__INFORMATION GIVEN__.
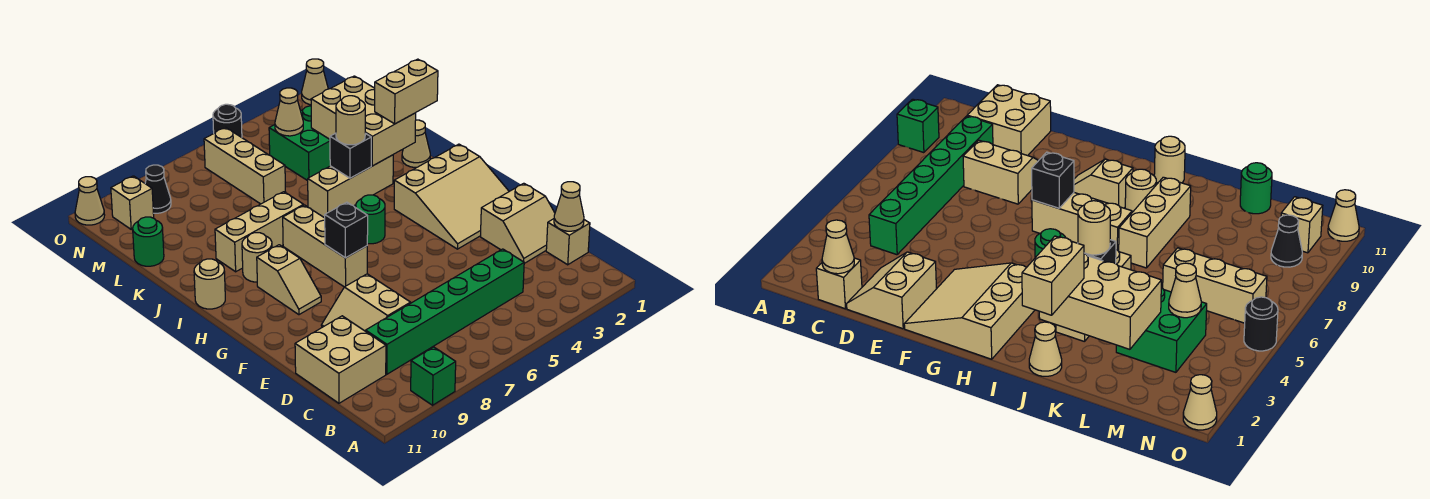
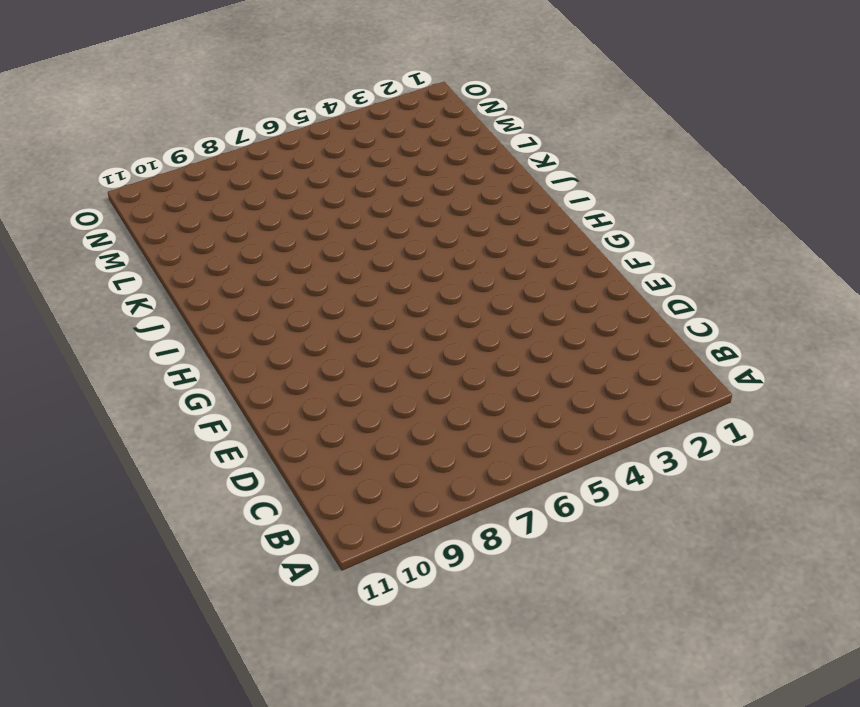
none -> green brick A9 level 1
none -> tan brick C1 level 1
none -> green brick C4:C9 level 1
none -> tan brick C10:D11 level 1

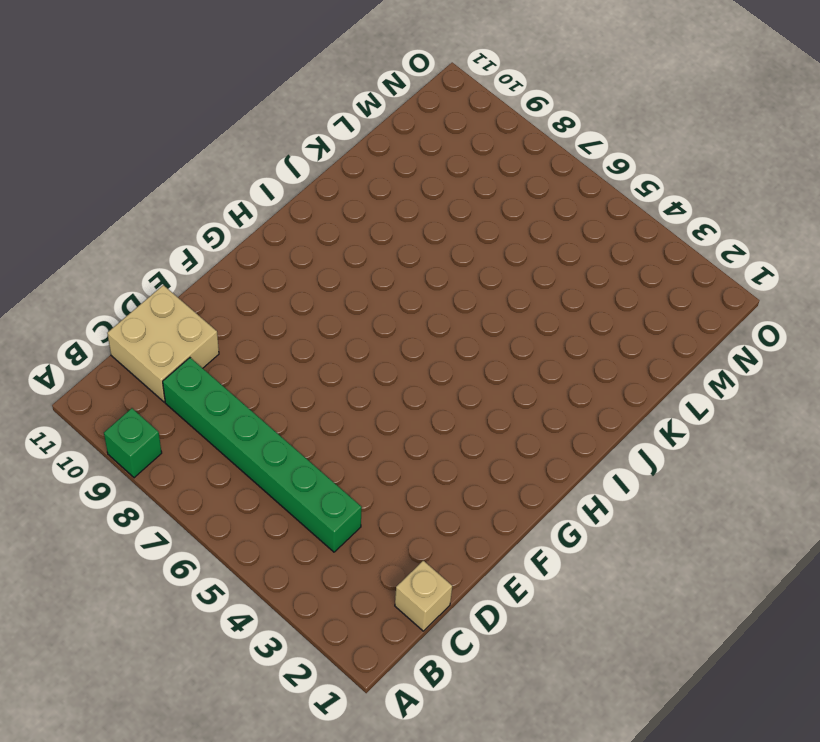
none -> tan slope D1:E2 level 1 top E
none -> tan slope D8:E9 level 1 top 8
none -> tan slope F1:H3 level 1 top H
none -> tan brick G7:I7 level 1

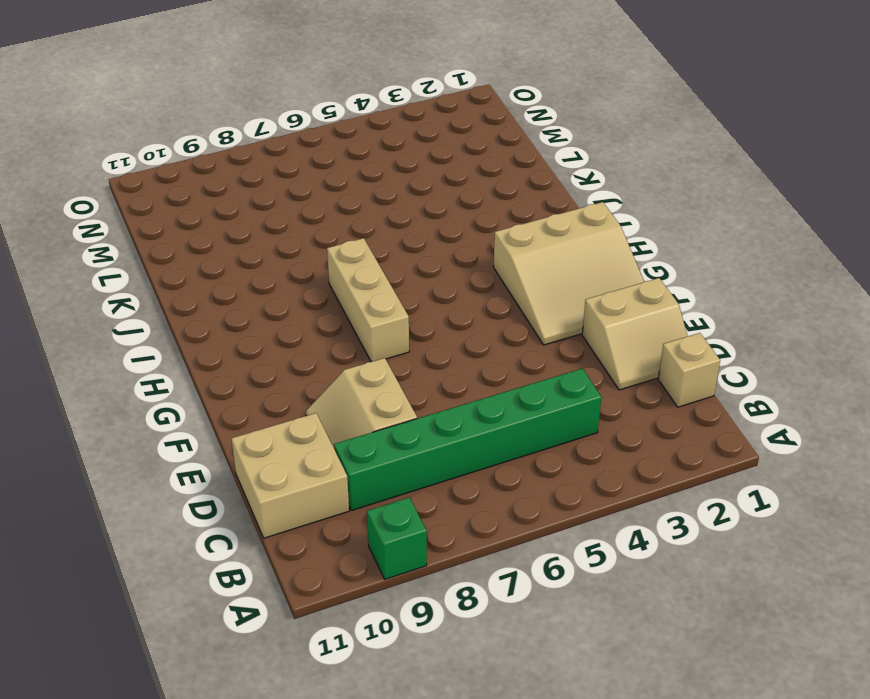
none -> tan slope G9:H9 level 1 top H
none -> green round brick H5 level 1
none -> tan round brick I9 level 1
none -> tan round brick I11 level 1

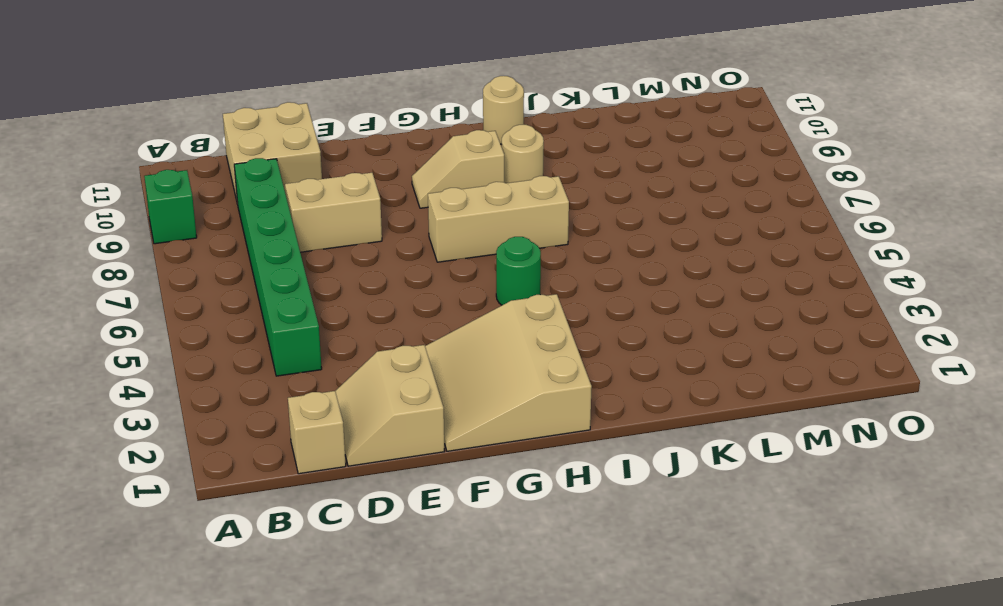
none -> tan cone J1 level 1
none -> tan brick J3:J5 level 1
none -> tan brick J7:J9 level 1
none -> green brick L3:M4 level 1

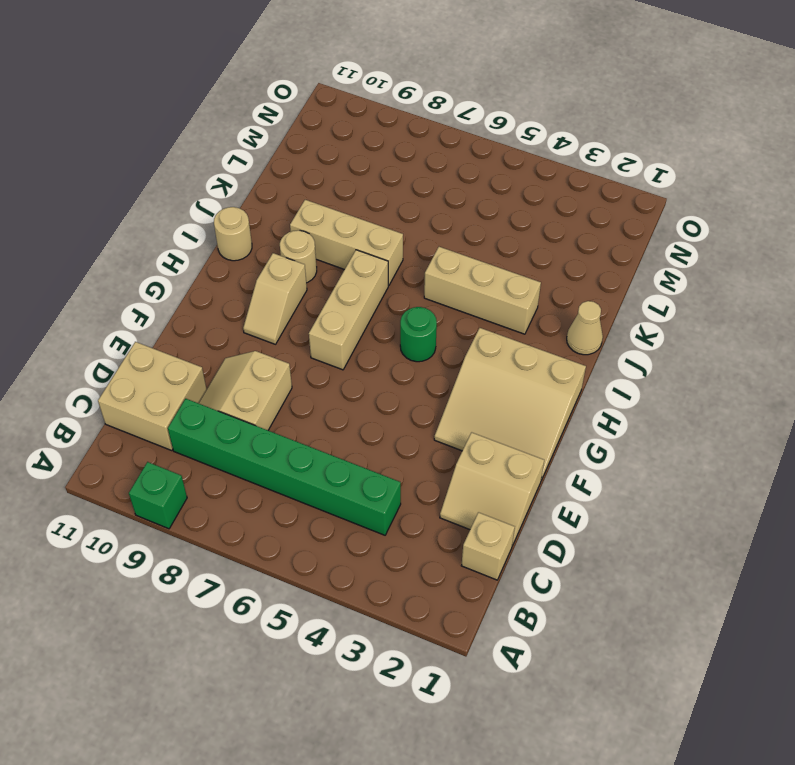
none -> green brick L3:M4 level 1
none -> tan brick L6:N6 level 1
none -> green round brick L11 level 1
none -> black cone N9 level 1

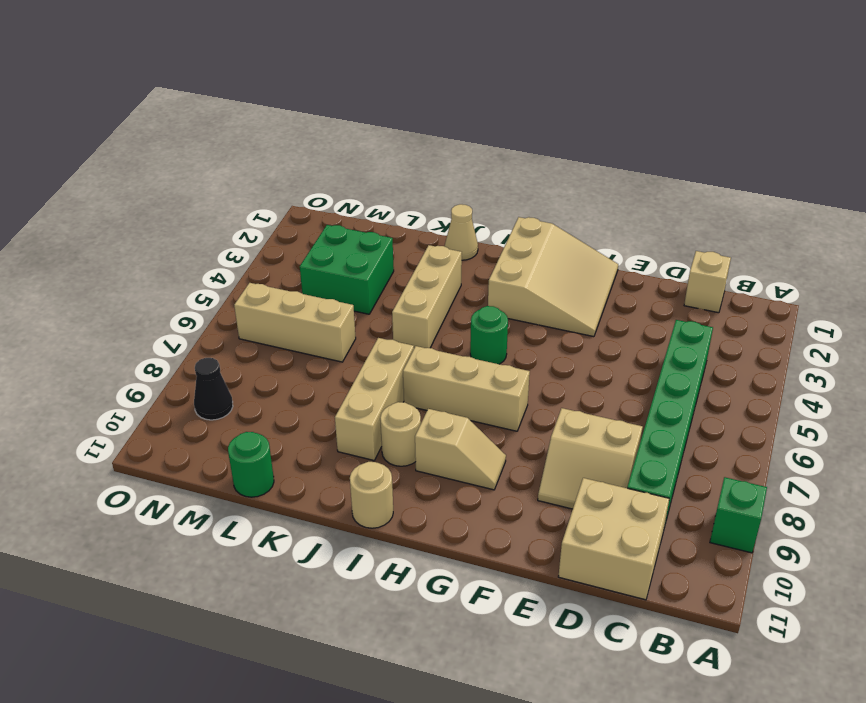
none -> tan slope D1:E2 level 1 top E
none -> tan brick N10 level 1
none -> tan cone O1 level 1
none -> black round brick O5 level 1

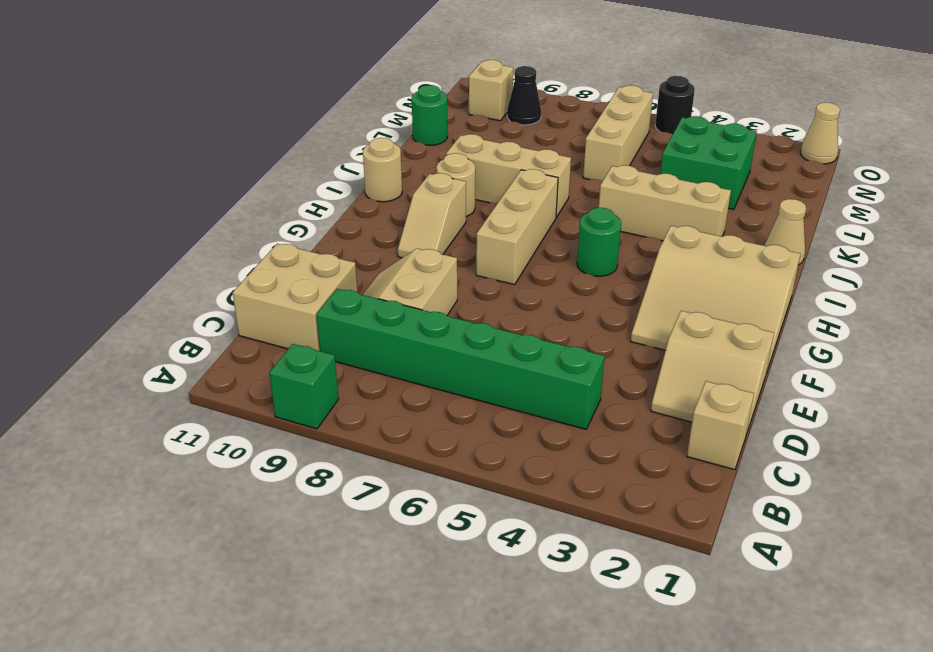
none -> tan cone O11 level 1
none -> tan cone C1 level 2
none -> black brick G7 level 2
none -> tan brick J2:L3 level 2

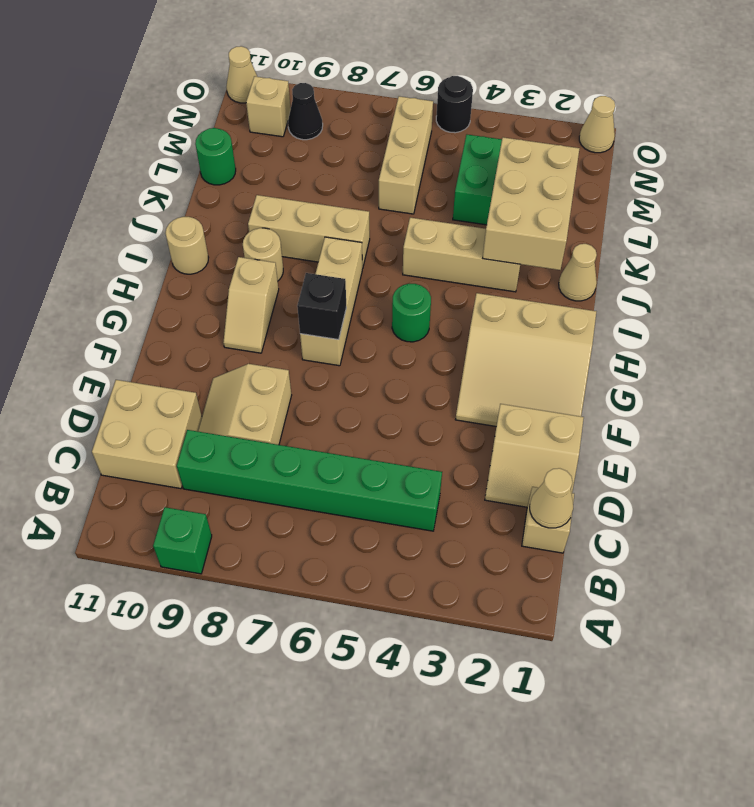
none -> black brick J4 level 2
none -> tan cone M4 level 2
none -> tan brick J1:J2 level 3
none -> tan round brick J4 level 3

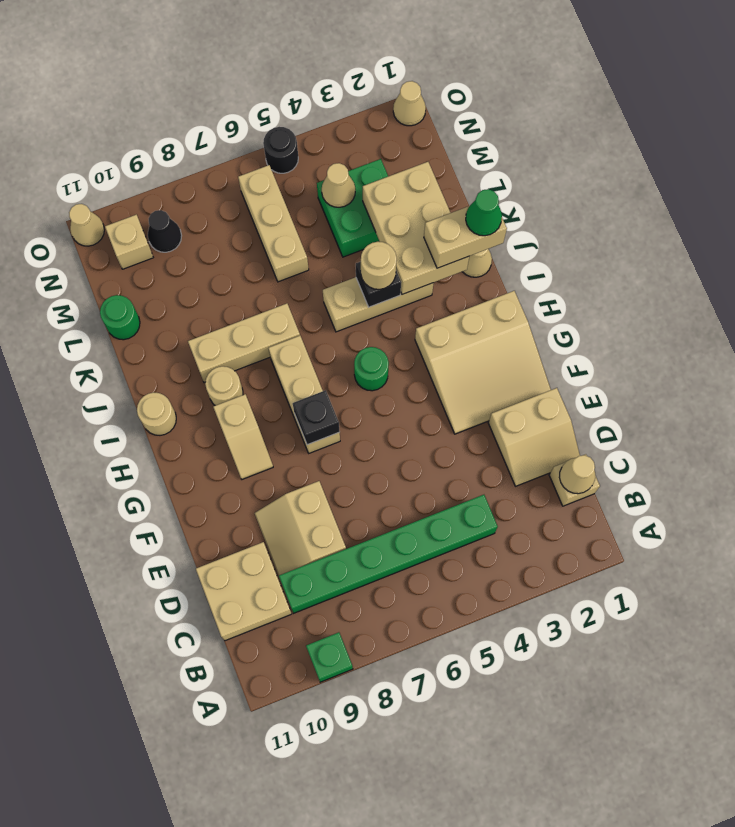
green cone J1 level 4 -> none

__WORK TO COMPLETE__. For every line above that holds the word "round", report the whole line.

__SOLUTION TO THE EXERCISE__.
none -> green round brick H5 level 1
none -> tan round brick I9 level 1
none -> tan round brick I11 level 1
none -> green round brick L11 level 1
none -> black round brick O5 level 1
none -> tan round brick J4 level 3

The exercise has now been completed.